- DATA FOR THIS TASK:
# # # # #

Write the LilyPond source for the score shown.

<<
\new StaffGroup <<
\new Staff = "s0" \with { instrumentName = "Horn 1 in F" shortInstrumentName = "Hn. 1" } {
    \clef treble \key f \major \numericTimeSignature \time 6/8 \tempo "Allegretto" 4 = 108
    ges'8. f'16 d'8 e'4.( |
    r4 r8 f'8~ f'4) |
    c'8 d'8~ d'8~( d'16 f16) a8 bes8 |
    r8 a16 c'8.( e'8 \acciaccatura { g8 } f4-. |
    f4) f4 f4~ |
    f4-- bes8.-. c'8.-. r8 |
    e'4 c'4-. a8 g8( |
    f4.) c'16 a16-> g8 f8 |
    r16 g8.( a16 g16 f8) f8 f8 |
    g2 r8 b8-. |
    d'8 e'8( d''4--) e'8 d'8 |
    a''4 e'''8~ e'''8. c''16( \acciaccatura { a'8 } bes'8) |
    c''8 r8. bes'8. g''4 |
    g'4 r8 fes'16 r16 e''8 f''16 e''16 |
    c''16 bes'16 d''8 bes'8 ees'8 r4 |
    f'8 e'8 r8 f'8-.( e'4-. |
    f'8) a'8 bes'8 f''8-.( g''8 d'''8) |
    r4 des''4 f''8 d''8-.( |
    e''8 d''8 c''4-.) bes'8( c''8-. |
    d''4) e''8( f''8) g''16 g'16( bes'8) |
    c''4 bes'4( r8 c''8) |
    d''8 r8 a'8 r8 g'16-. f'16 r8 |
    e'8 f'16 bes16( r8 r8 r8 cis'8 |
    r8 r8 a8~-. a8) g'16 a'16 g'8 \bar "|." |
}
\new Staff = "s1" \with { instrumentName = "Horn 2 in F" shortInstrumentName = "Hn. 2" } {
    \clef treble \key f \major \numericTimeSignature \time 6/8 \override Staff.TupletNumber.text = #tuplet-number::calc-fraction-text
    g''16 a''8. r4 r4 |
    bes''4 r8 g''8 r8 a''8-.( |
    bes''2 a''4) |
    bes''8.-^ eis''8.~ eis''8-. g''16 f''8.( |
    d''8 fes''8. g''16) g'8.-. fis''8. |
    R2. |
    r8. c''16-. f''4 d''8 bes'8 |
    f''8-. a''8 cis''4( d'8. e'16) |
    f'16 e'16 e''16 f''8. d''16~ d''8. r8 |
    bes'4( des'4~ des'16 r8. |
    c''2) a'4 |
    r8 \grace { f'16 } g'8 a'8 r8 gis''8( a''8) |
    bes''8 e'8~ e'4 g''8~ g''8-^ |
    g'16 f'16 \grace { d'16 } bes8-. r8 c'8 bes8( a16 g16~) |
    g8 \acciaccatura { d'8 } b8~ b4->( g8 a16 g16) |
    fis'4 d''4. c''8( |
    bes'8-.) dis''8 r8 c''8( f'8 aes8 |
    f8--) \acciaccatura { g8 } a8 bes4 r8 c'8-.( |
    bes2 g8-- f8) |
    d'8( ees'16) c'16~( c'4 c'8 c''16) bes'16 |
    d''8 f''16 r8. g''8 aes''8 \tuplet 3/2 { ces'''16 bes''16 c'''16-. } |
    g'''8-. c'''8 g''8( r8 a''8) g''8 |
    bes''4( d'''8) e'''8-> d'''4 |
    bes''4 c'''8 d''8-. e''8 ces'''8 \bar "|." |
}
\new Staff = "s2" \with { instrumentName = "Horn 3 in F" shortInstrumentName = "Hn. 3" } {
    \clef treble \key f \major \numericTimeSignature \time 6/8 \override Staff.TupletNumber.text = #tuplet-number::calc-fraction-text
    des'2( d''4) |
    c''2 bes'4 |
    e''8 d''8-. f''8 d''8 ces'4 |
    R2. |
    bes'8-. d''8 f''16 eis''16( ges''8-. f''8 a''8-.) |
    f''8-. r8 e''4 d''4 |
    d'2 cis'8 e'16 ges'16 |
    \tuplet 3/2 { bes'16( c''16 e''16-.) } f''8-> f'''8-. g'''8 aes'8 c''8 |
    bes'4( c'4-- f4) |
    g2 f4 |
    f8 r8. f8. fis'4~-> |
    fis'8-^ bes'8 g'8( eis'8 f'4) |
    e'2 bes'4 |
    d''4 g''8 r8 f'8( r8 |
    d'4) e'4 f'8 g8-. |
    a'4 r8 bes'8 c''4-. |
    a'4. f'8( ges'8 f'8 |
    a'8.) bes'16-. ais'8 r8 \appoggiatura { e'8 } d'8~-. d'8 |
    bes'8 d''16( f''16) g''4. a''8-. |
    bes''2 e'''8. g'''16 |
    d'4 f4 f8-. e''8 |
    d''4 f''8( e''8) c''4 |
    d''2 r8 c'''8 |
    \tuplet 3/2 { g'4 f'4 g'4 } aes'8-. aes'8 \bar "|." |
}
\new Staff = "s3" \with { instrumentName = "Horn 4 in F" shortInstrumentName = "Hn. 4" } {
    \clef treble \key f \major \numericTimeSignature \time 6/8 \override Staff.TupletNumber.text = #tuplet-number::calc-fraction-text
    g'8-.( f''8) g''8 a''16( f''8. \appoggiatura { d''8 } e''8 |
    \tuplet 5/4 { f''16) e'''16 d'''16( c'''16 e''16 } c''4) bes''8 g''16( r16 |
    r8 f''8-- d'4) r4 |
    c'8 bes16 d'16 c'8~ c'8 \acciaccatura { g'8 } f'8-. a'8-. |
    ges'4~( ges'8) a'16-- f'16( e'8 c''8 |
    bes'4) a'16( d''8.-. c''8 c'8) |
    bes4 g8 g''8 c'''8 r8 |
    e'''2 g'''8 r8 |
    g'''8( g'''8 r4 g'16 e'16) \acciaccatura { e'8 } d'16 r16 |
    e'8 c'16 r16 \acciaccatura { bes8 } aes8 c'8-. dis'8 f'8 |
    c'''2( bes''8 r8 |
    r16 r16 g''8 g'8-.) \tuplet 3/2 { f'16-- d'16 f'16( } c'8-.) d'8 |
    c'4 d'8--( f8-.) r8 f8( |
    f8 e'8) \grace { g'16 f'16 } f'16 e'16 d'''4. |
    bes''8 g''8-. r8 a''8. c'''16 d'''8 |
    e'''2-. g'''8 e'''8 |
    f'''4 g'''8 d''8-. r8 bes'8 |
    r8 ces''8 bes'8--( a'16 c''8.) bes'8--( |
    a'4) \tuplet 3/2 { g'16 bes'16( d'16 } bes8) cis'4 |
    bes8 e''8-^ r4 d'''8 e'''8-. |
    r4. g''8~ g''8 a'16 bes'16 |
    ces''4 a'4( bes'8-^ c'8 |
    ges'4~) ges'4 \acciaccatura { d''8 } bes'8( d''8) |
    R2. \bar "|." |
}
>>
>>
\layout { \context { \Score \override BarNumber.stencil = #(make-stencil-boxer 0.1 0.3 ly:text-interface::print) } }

# # # # #

- TASK STATEMENT: Tally the lines in the rows above that contain the string "Horn". Reply with the number alone.

- ANSWER TO THE PROBLEM: 4